- [INSTRUCTION] Please return each line from the listing below that contains the string "kern".

(Dataset excerpt)
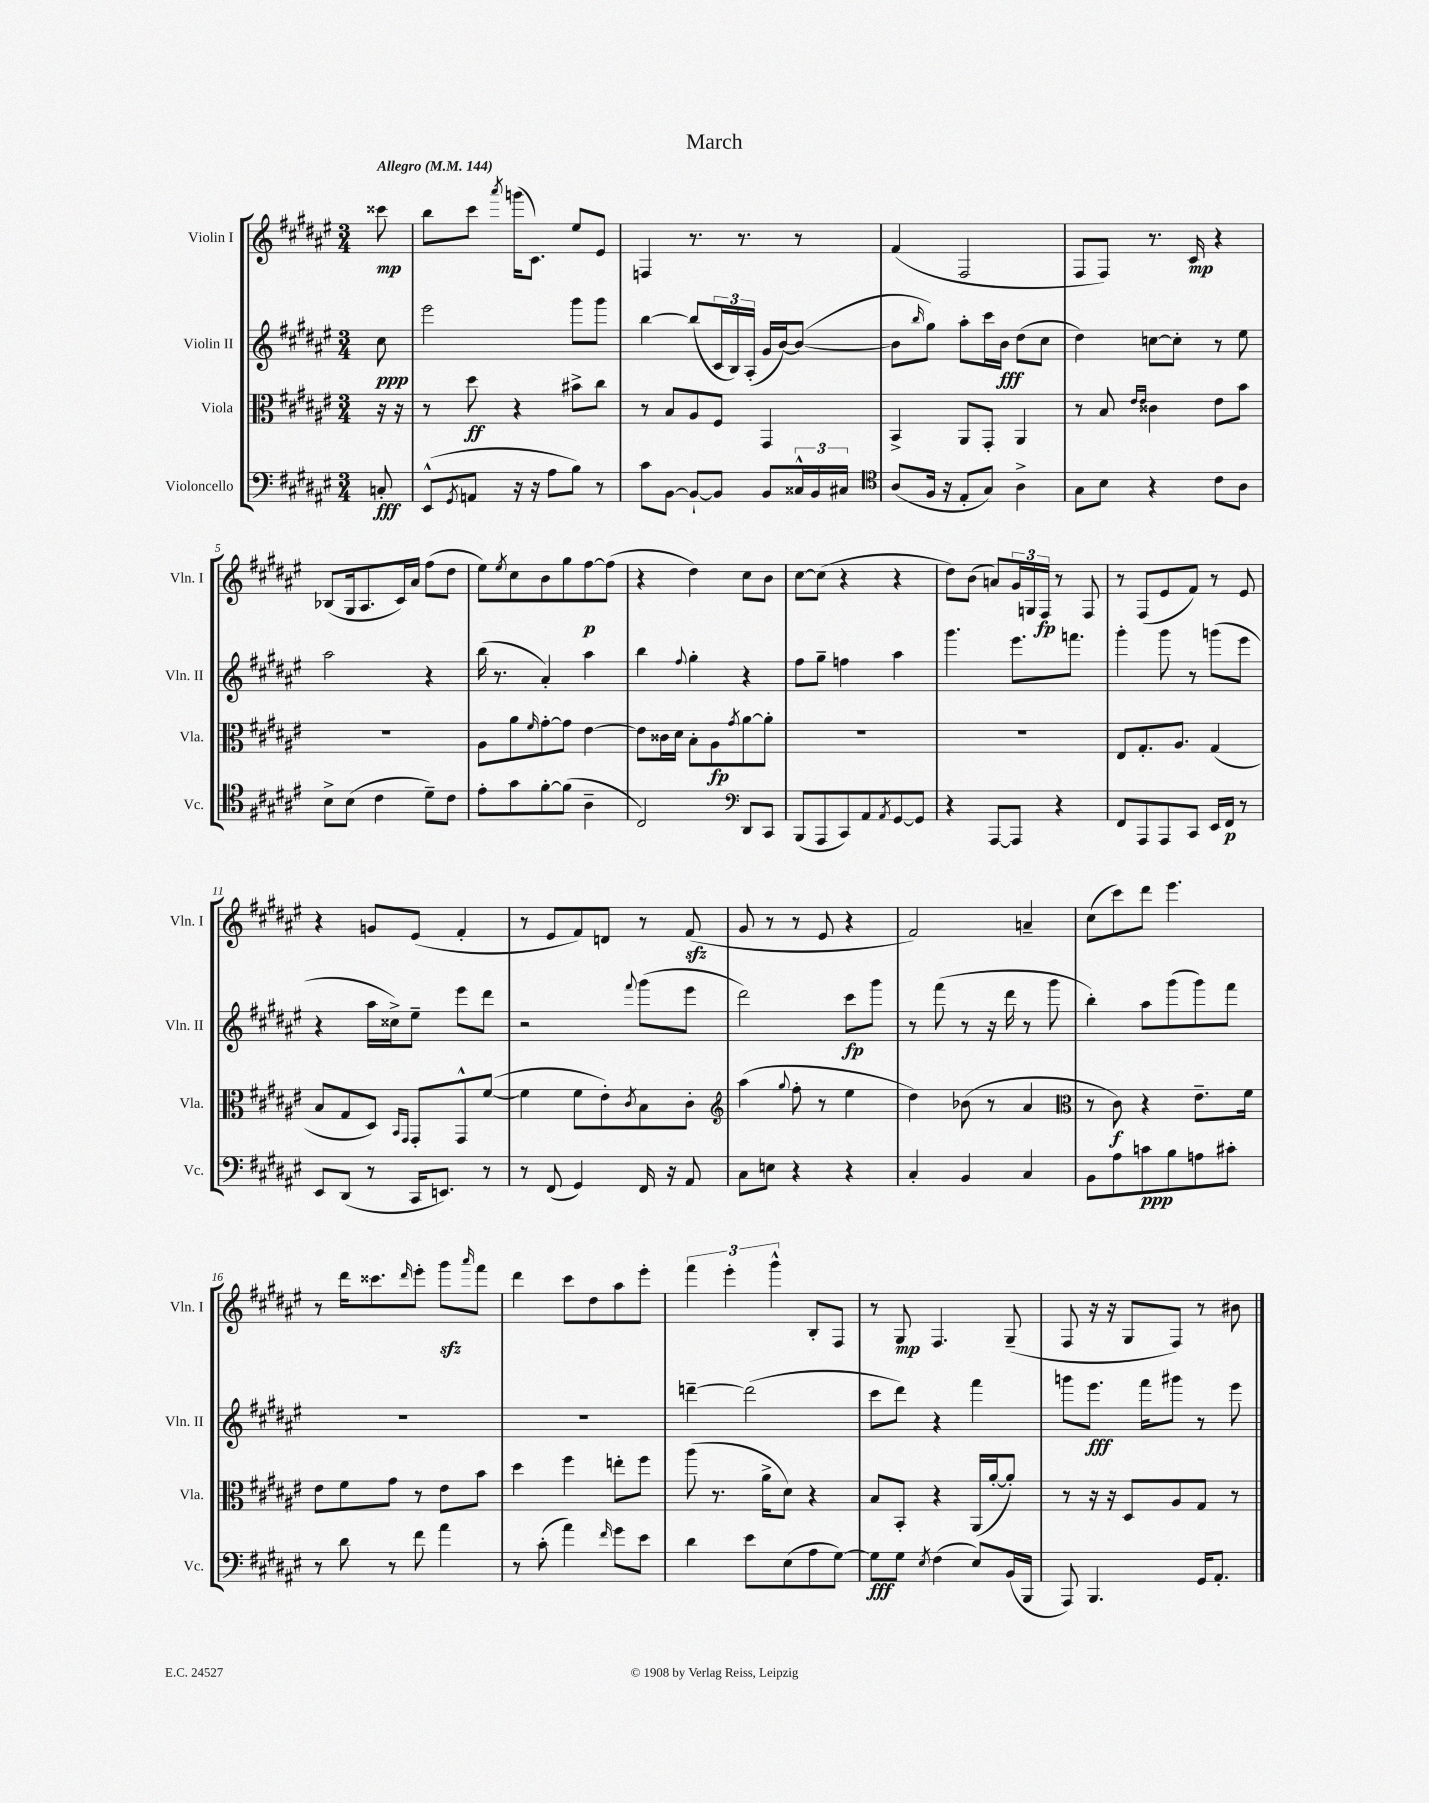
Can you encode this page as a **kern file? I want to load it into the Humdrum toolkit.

**kern	**kern	**kern	**kern
*staff4	*staff3	*staff2	*staff1
*clefF4	*clefC3	*clefG2	*clefG2
*k[f#c#g#d#a#e#]	*k[f#c#g#d#a#e#]	*k[f#c#g#d#a#e#]	*k[f#c#g#d#a#e#]
*M3/4	*M3/4	*M3/4	*M3/4
*MM144	*MM144	*MM144	*MM144
8C'	16r	8cc#	8ccc##
.	16r	.	.
=	=	=	=
(8EE#^^	8r	2eee#	8bb
8qGG#	.	.	.
8AA	8dd#	.	8ccc#
.	.	.	8qaaa#
16r	4r	.	(16ggg
16r	.	.	8.c#)
8A#	.	.	.
8B)	8b#^	8ggg#	8ee#
8r	8cc#	8ggg#	8e#
=	=	=	=
8c#	8r	[4bb	4F
[8BB	8B	.	.
8BB`_	8A#	(8bb]	8.r
8BB]	8F#	24c#	.
.	.	24B)	.
.	.	.	8.r
.	.	(24A#'	.
8BB	4GG#	16g#	.
.	.	[16b)	.
24C##^^	.	(8b_	8r
24BB	.	.	.
24C#	.	.	.
=	=	=	=
*clefC4	*	*	*
(8A#	4BB^	8b]	(4f#
.	.	16qqbb	.
16F#	.	8gg#)	.
16r	.	.	.
8E#'	8AA#	8aa#'	2F#
8G#)	8GG#'	16ccc#	.
.	.	16b	.
4A#^	4AA#	(8dd#	.
.	.	8cc#	.
=	=	=	=
8G#	8r	4dd#)	8F#
8B	8B	.	8F#)
.	16qqe#	.	.
.	16qqe#	.	.
4r	4c##	[8cc	8.r
.	.	8cc']	.
.	.	.	16c#
8c#	8e#	8r	4r
8A#	8b	8ee#	.
=	=	=	=
8B^	2.r	2aa#	(8B-
(8B	.	.	16G#
.	.	.	8.A#
4c#	.	.	.
.	.	.	16c#)
.	.	.	16a#
8d#~)	.	4r	(8ff#
8c#	.	.	8dd#
=	=	=	=
8e#'	8A#	(16bb	8ee#)
.	.	8.r	.
.	.	.	8qee#
8g#	8a#	.	8cc#
.	16qqf#	.	.
[8f#'	[8g#'	4a#')	8b
(8f#]	8g#]	.	8gg#
4A#~	[4e#	4aa#	[8ff#
.	.	.	(8ff#]
=	=	=	=
2C#)	8e#]	4bb	4r
.	16c##	.	.
.	16d#	.	.
.	.	8qqff#	.
.	8B'	4gg#'	4dd#)
.	8A#	.	.
*clefF4	*	*	*
.	8qg#	.	.
8DD#	[8a#	4r	8cc#
8CC#	8a#']	.	8b
=	=	=	=
(8BBB	2.r	8ff#	[8cc#
8AAA#	.	8gg#~	(8cc#]
8CC#)	.	4ff	4r
8AA#	.	.	.
8qAA#	.	.	.
[8GG#	.	4aa#	4r
8GG#]	.	.	.
=	=	=	=
4r	2.r	4.ggg#	8dd#)
.	.	.	(8b
[8AAA#	.	.	8a)
8AAA#]	.	8.eee#	24g#
.	.	.	24G
.	.	.	24F#
4r	.	.	8r
.	.	8.fff	.
.	.	.	8F#
=	=	=	=
8FF#	8E#	4ggg#'	8r
8AAA#	8.G#'	.	(8F#
8AAA#	.	8ggg#	8e#
.	8.A#	.	.
8CC#	.	8r	8f#)
16EE#	(4G#	(8ggg	8r
16FF#	.	.	.
8r	.	8eee#	8e#
=	=	=	=
8EE#	8B	4r	4r
(8DD#	8G#	.	.
8r	8D#)	16aa#	8g
.	.	16cc##^)	.
.	16qqBB	.	.
.	16qqGG#	.	.
16CC#	8GG#'	8ee#~	(8e#
8.EE)	.	.	.
.	8GG#^^	8eee#	4f#'
8r	([8f#	8ddd#	.
=	=	=	=
8r	4f#]	2r	8r
(8FF#	.	.	8e#
4GG#)	8f#	.	8f#)
.	8e#')	.	8d
.	8qc#	8qqfff#	.
16FF#	8B	(8ggg#	8r
16r	.	.	.
8AA#	8c#'	8eee#	(8f#
=	=	=	=
*	*clefG2	*	*
8C#	(4aa#	2ddd#)	8g#
8E	.	.	8r
.	8qqgg#	.	.
4r	8ff#'	.	8r
.	8r	.	8e#
4r	4ee#	8ccc#	4r
.	.	8ggg#	.
=	=	=	=
4C#'	4dd#)	8r	2f#)
.	.	(8fff#	.
4BB	(8b-	8r	.
.	8r	16r	.
.	.	16ddd#	.
4C#	4a#	8r	4a~
.	.	8ggg#	.
=	=	=	=
*	*clefC3	*	*
8BB	8r	4bb')	(8cc#
8A#	8c#)	.	8ccc#)
8c	4r	8aa#	8ddd#
8B	.	(8ggg#	4.eee#
8A	8.e#~	8ggg#)	.
8c#'	.	8fff#	.
.	16f#	.	.
=	=	=	=
8r	8e#	2.r	8r
8d#	8f#	.	16ddd#
.	.	.	8.ccc##
8r	8g#	.	.
.	.	.	16qqddd#
8f#	8r	.	8eee#'
4a#	8e#	.	8ggg#
.	.	.	16qqaaa#
.	8b	.	8fff#
=	=	=	=
8r	4dd#	2.r	4ddd#
(8c#'	.	.	.
4a#)	4ff#	.	8ccc#
.	.	.	8dd#
16qqf#	.	.	.
8g#	8ee'	.	8aa#
8e#	8ff#	.	8eee#'
=	=	=	=
4d#	(8aa#	[4ddd~	6fff#
.	8.r	.	.
.	.	.	6eee#'
8e#	.	(2ddd]	.
.	16a#^	.	.
.	.	.	6ggg#^^
(8E#	8d#)	.	.
8A#	4r	.	8B'
[8G#)	.	.	8F#
=	=	=	=
8G#]	8B	8ccc#	8r
8G#	8BB'	8ddd#)	8G#
8qE#	.	.	.
(4F#	4r	4r	4.F#
8E#)	(16AA#	4fff#	.
.	[16a#'	.	.
(16BB	8a#'])	.	(8G#~
16BBB	.	.	.
=	=	=	=
8AAA#)	8r	8ggg	8F#
4.BBB	16r	8.eee#	16r
.	16r	.	16r
.	8D#	.	8G#
.	.	16fff#	.
.	8A#	8ggg#	8F#)
16GG#	8G#	8r	8r
8.AA#'	.	.	.
.	8r	8eee#	8b#
==	==	==	==
*-	*-	*-	*-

- [ANSWER BELOW]
Can you encode this page as a **kern file? I want to load it into the Humdrum toolkit.
**kern	**kern	**kern	**kern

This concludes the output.